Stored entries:
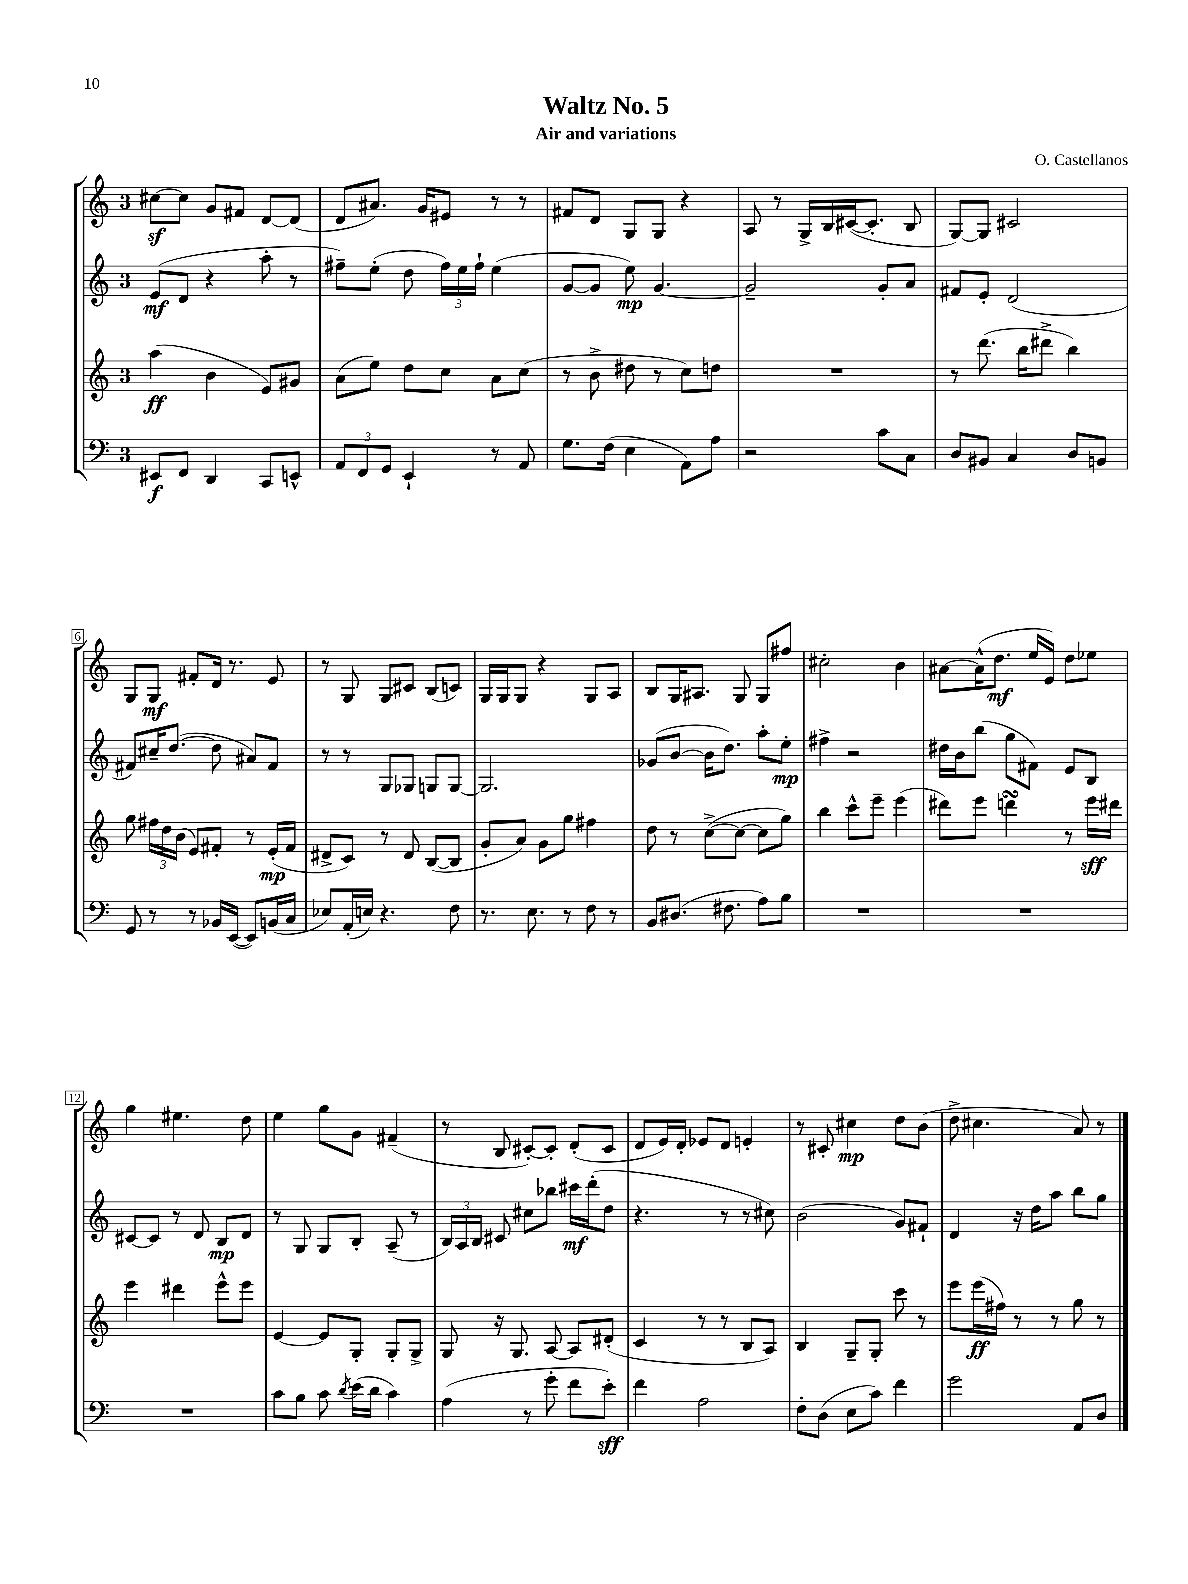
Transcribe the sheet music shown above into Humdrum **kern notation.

**kern	**kern	**kern	**kern
*staff4	*staff3	*staff2	*staff1
*clefF4	*clefG2	*clefG2	*clefG2
*k[]	*k[]	*k[]	*k[]
*M3/4	*M3/4	*M3/4	*M3/4
8EE#/L	(4aa\	(8e/L	[8cc#\L
8FF/J	.	8d/J	8cc#\]J
4DD/	4b\	4r	8g/L
.	.	.	8f#/J
8CC/L	8e/L)	8aa'\	[8d/L
8EE^^/J	8g#/J	8r	(8d/]J
=	=	=	=
12AA/L	(8a\L	8ff#~\L)	8d/L
12FF/	.	.	.
.	8ee\J)	(8ee'\J	8.a#/J)
12GG/J	.	.	.
4EE`/	8dd\L	8dd\	.
.	.	.	16g/LK
.	8cc\J	24ff#\LL)	8e#/J
.	.	24ee\	.
.	.	24ff#`\JJ	.
8r	8a\L	(4ee\	8r
8AA/	(8cc\J	.	8r
=	=	=	=
8.G\L	8r	[8g/L	8f#/L
.	8b^\	8g/]J	8d/J
(16F\Jk	.	.	.
4E\	8dd#\	8ee\)	8G/L
.	8r	[4.g/	8G/J
8AA\L)	8cc\L)	.	4r
8A\J	8dd\J	.	.
=	=	=	=
2r	2.r	2g~/]	8A/
.	.	.	8r
.	.	.	16G^/LL
.	.	.	16B/
.	.	.	([16c#/J
.	.	.	8.c#'/]J
8c\L	.	8g'/L	.
8C\J	.	8a/J	8B/
=	=	=	=
8D/L	8r	8f#/L	[8G/L)
8BB#/J	(8.ddd\	8e'/J	8G/]J
4C/	.	(2d/	2c#/
.	16bb\LK	.	.
.	8ddd#^\J	.	.
8D/L	4bb\)	.	.
8BB/J	.	.	.
=	=	=	=
8GG/	8gg\	8f#/L)	8G/L
8r	24ff#\LL	16cc#~/K	8G/J
.	24dd\	.	.
.	.	([8.dd/J	.
.	(24b\JJ	.	.
8r	8e/L)	.	8f#'/L
16BB-/LL	8f#'/J	8dd\]	16d/Jk
([16EE/JJ	.	.	8.r
8EE/]L)	8r	8a#/L)	.
(16BB/L	(16e'/LL	8f#/J	8e/
16C/JJ	16f#/JJ	.	.
=	=	=	=
8E-/L)	8d#^/L	8r	8r
(16AA'/L	8c/J)	8r	8G/
16E/JJ)	.	.	.
4.r	8r	8G/L	8G/L
.	8d#/	8G-/J	8c#/J
.	([8B/L	8G/L	(8B/L
8F\	8B/]J	[8G/J	8c/J)
=	=	=	=
8.r	8g'/L	2.G/]	16G/LL
.	.	.	16G/J
.	8a/J)	.	8G/J
8.E\	.	.	.
.	8g\L	.	4r
8r	8gg\J	.	.
8F\	4ff#\	.	8G/L
8r	.	.	8A/J
=	=	=	=
8BB/L	8dd\	(8g-/L	8B/L
(8.D#/J	8r	[8b/J	16G/K
.	.	.	8.A#/J
.	([8cc^\L	16b\]LK	.
8.F#\	.	8.dd\J)	.
.	8cc\_J	.	8G/
8A\L)	8cc\]L	8aa'\L	8G/L
8B\J	8gg\J)	8ee'\J	8ff#/J
=	=	=	=
2.r	4bb\	4ff#^\	2cc#'\
.	8ccc^^\L	2r	.
.	8eee~\J	.	.
.	(4eee\	.	4b\
=	=	=	=
2.r	8ddd#\L)	16dd#\LL	[8a#\L
.	.	16b\J	.
.	8eee\J	(8bb\J	(16a#^^\]K
.	.	.	8.dd\J
.	4ddd\	8gg\L	.
.	.	8f#\J)	16ee/LL
.	.	.	16e/JJ)
.	8r	8e/L	8dd\L
.	16eee\LL	8B/J	8ee-\J
.	16ddd#\JJ	.	.
=	=	=	=
2.r	4eee\	[8c#/L	4gg\
.	.	8c#/]J	.
.	4ddd#\	8r	4.ee#\
.	.	8d/	.
.	8eee^^\L	8B/L	.
.	8eee\J	8d/J	8dd\
=	=	=	=
8c\L	[4e/	8r	4ee\
8B\J	.	8G/	.
8c\	8e/]L	8G/L	8gg\L
8qd/	.	.	.
(16e\LL	8G'/J	8B'/J	8g\J
16d\JJ	.	.	.
4c\)	8G'/L	(8A~/	(4f#~/
.	8G^/J	8r	.
=	=	=	=
(4A\	8G/	24B/LL)	8r
.	.	24A/	.
.	.	24B/JJ	.
.	16r	8c#/	8B/
.	8.G/	.	.
8r	.	8cc#\L	[8c#'/L)
8g'\	[8A/	8bb-\J	8c#'/]J
8f\L	8A/]L	16ccc#\LL	(8d'/L
.	.	(16ddd'\J	.
8e'\J)	(8d#'/J	8dd\J	8c#/J
=	=	=	=
4f\	4c/	4.r	8d/L
.	.	.	16e/L)
.	.	.	16d'/JJ
2A\	8r	.	8e-/L
.	8r	8r	8d/J
.	8B/L	8r	4e'/
.	8A/J)	8cc#\)	.
=	=	=	=
8F'\L	4B/	(2b\	8r
(8D\J	.	.	8c#'/
8E\L	8G~/L	.	4cc#\
8c\J)	8G'/J	.	.
4f\	8ccc\	8g/L)	8dd\L
.	8r	8f#`/J	(8b\J
=	=	=	=
2g\	8eee\L	4d/	8dd^\
.	(16eee\L	.	4.cc#\
.	16ff#\JJ)	.	.
.	8r	16r	.
.	.	16dd\LK	.
.	8r	8aa\J	.
8AA/L	8gg\	8bb\L	8a/)
8D/J	8r	8gg\J	8r
==	==	==	==
*-	*-	*-	*-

Given instruction
How many lines of the data contain the string "kern"? Reply with the number alone.

Result of the exercise
2